Data to use:
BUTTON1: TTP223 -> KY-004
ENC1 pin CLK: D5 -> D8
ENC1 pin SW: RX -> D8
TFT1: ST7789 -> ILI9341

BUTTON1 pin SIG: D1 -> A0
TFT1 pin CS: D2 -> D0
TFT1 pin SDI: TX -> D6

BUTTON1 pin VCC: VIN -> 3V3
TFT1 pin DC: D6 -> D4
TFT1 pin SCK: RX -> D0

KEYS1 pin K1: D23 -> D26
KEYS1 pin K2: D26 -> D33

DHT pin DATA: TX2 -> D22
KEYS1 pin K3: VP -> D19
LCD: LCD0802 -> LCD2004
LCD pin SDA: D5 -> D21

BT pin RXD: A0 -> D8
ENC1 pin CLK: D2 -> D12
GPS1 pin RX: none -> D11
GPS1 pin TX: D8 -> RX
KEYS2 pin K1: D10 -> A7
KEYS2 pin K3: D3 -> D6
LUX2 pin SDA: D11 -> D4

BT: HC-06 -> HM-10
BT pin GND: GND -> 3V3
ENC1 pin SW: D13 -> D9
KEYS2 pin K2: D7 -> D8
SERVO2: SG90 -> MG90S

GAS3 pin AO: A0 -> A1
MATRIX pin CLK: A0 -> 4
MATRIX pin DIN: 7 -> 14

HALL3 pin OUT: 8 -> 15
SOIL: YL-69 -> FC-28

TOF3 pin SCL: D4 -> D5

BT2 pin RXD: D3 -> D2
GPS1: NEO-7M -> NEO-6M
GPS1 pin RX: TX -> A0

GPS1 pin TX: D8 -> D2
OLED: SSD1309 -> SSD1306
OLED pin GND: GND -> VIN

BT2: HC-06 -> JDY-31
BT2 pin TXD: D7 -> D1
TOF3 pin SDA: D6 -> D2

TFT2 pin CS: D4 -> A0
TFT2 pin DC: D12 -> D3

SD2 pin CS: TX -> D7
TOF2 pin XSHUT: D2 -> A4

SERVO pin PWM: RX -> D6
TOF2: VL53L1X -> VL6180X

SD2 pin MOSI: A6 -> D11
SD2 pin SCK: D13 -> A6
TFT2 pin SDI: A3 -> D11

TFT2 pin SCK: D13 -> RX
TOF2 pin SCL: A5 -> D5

What is expected:
Within the listing above, work out how many lines contain the string "OLED", and reply with that number only.

Answer for this exercise:
2